• _Exercise instructions_: Write out each line of the material again, word for word.

• _Information shown_:
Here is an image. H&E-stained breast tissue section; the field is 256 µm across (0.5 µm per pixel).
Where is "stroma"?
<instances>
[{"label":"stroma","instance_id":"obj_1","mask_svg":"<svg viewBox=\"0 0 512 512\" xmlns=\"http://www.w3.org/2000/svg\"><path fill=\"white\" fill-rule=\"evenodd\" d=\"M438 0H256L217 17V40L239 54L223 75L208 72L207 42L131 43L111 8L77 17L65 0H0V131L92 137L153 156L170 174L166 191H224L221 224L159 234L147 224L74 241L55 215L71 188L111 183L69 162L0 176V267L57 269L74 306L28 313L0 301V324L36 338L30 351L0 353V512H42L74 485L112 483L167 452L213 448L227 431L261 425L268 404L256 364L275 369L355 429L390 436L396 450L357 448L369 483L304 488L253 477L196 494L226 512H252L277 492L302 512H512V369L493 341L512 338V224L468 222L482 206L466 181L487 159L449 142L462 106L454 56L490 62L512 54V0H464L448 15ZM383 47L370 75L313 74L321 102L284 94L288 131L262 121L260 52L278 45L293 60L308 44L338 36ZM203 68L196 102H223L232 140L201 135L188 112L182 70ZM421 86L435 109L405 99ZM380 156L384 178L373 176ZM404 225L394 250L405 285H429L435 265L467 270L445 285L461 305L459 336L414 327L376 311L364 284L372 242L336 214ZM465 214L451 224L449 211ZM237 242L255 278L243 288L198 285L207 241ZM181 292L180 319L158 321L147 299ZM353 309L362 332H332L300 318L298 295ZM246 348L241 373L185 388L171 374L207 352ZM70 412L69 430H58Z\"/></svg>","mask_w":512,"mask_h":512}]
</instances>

• _Result of the task_:
Here is an image. H&E-stained breast tissue section; the field is 256 µm across (0.5 µm per pixel).
Where is "stroma"?
<instances>
[{"label":"stroma","instance_id":"obj_1","mask_svg":"<svg viewBox=\"0 0 512 512\" xmlns=\"http://www.w3.org/2000/svg\"><path fill=\"white\" fill-rule=\"evenodd\" d=\"M438 0H256L217 17V40L239 54L223 75L208 72L207 42L131 43L111 8L77 17L65 0H0V131L92 137L153 156L170 174L166 191H224L221 224L159 234L147 224L74 241L55 215L71 188L111 183L69 162L0 176V267L57 269L74 306L28 313L0 301V324L36 338L30 351L0 353V512H42L74 485L112 483L167 452L213 448L227 431L261 425L268 404L256 364L275 369L355 429L390 436L396 450L357 448L369 483L304 488L253 477L196 494L226 512H252L277 492L302 512H512V369L493 341L512 338V224L468 222L482 206L466 181L487 159L449 142L462 106L454 56L490 62L512 54V0H464L448 15ZM383 47L370 75L313 74L321 102L284 94L288 131L262 121L260 52L278 45L293 60L308 44L338 36ZM203 68L196 102H223L232 140L201 135L188 112L182 70ZM421 86L435 109L405 99ZM380 156L384 178L373 176ZM404 225L394 250L405 285H429L435 265L467 270L445 285L461 305L459 336L414 327L376 311L364 284L372 242L336 214ZM465 214L451 224L449 211ZM237 242L255 278L243 288L198 285L207 241ZM181 292L180 319L158 321L147 299ZM353 309L362 332H332L300 318L298 295ZM246 348L241 373L185 388L171 374L207 352ZM70 412L69 430H58Z\"/></svg>","mask_w":512,"mask_h":512}]
</instances>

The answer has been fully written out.